Task brief.
Produce an exact transcription of the listing below, omitting the pictures.

Provided information.
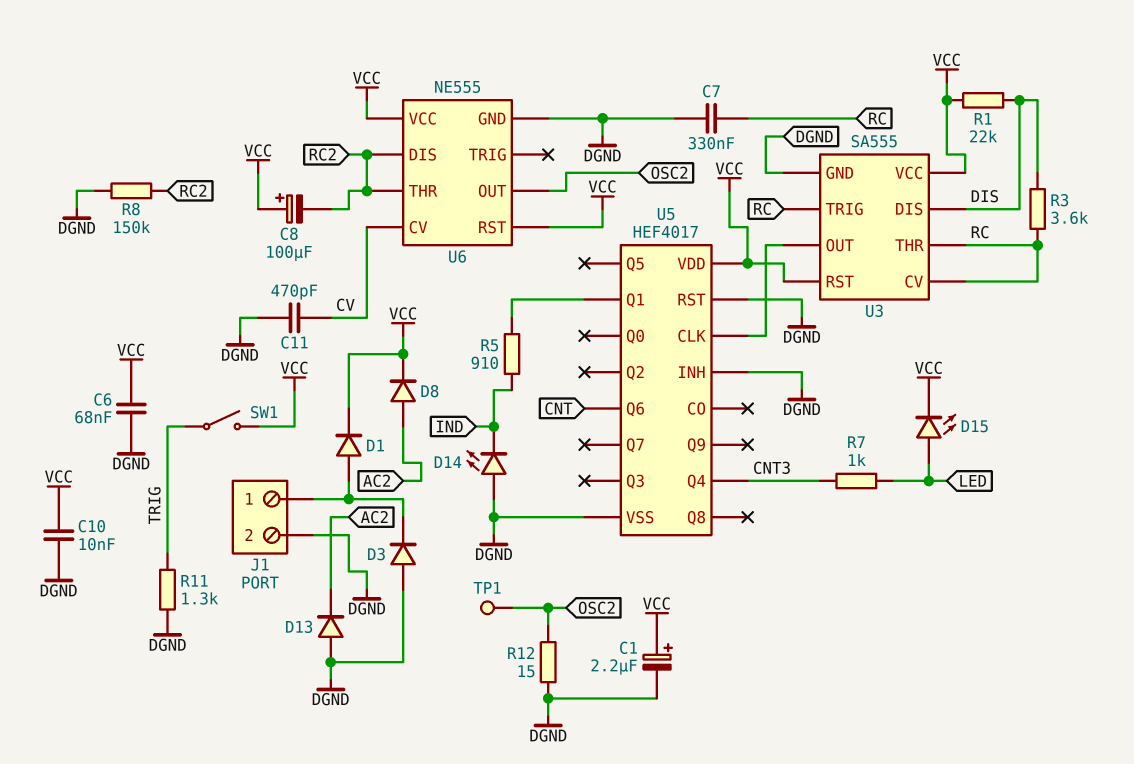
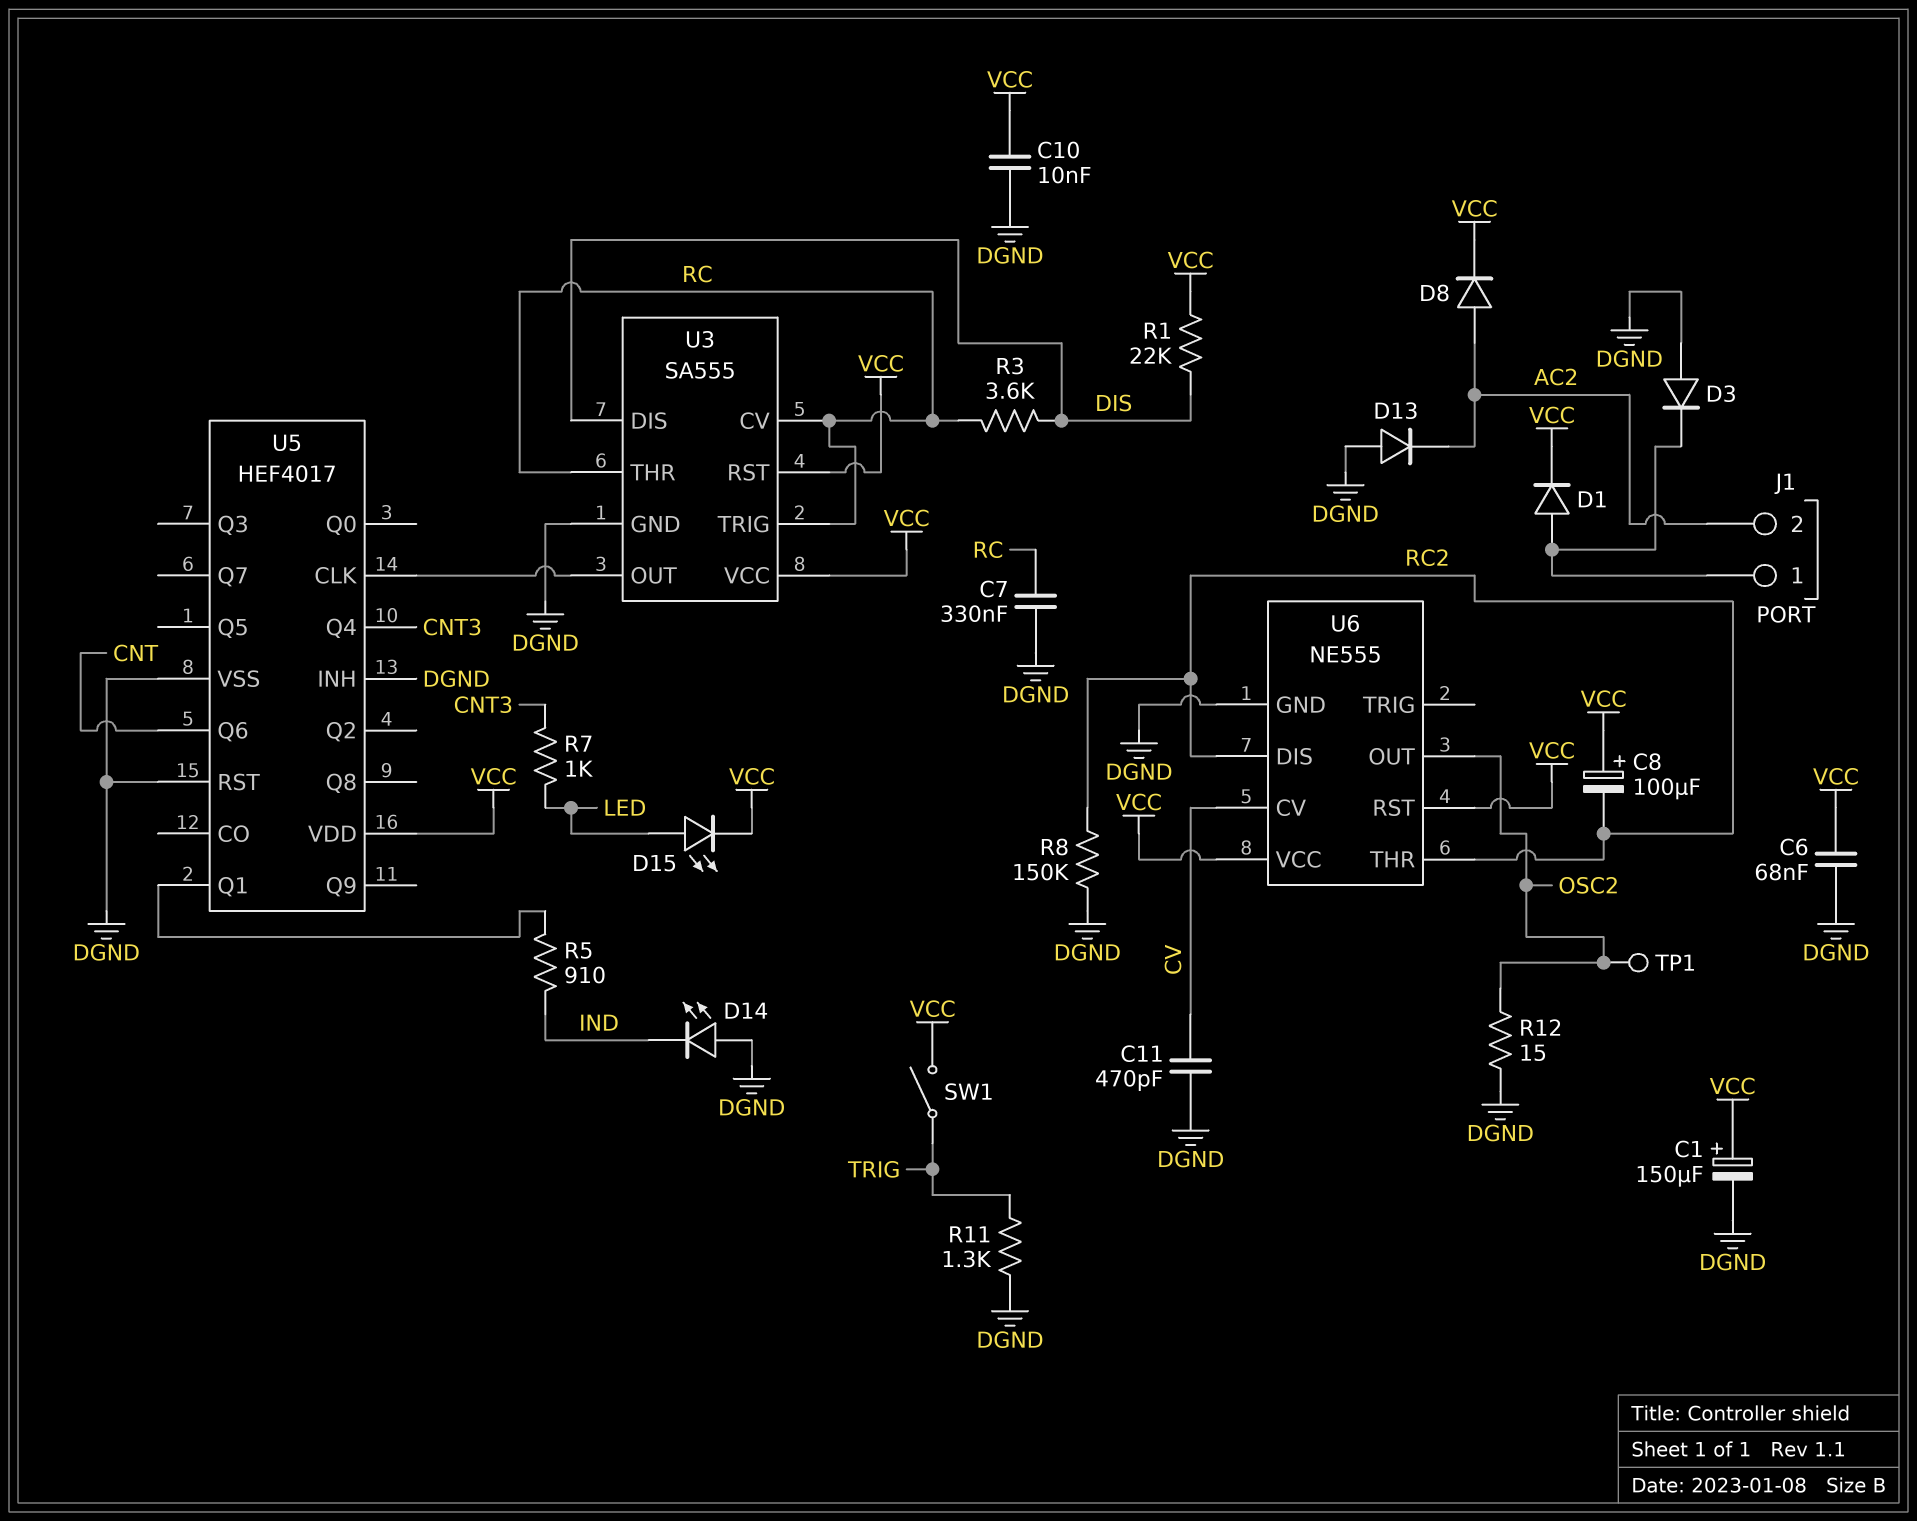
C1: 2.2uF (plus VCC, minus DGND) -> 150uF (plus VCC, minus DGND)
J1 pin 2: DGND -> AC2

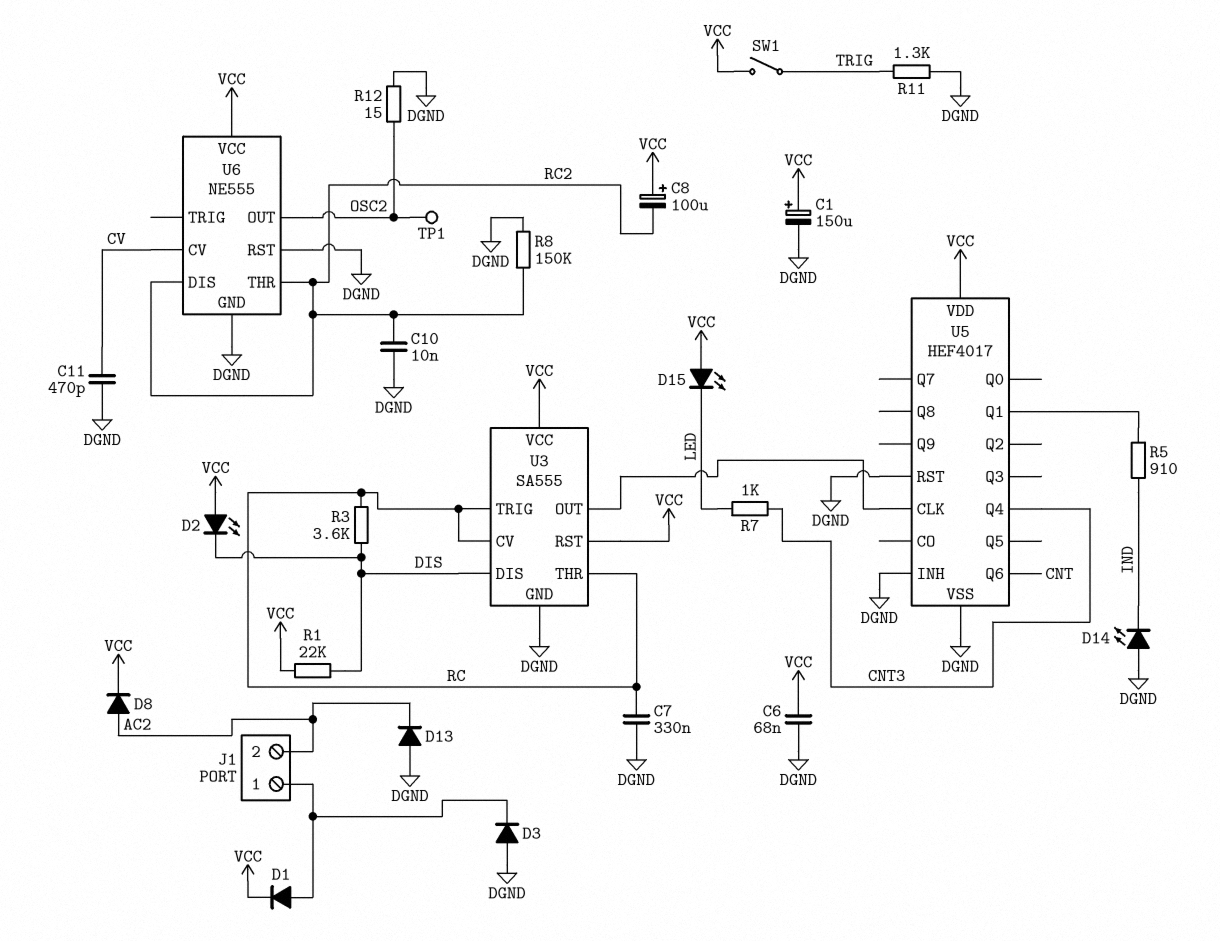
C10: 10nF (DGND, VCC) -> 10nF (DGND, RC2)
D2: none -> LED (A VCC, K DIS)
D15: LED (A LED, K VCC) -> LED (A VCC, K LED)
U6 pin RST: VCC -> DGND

Task answer.
C1: 2.2uF (plus VCC, minus DGND) -> 150uF (plus VCC, minus DGND)
J1 pin 2: DGND -> AC2

C10: 10nF (DGND, VCC) -> 10nF (DGND, RC2)
D2: none -> LED (A VCC, K DIS)
D15: LED (A LED, K VCC) -> LED (A VCC, K LED)
U6 pin RST: VCC -> DGND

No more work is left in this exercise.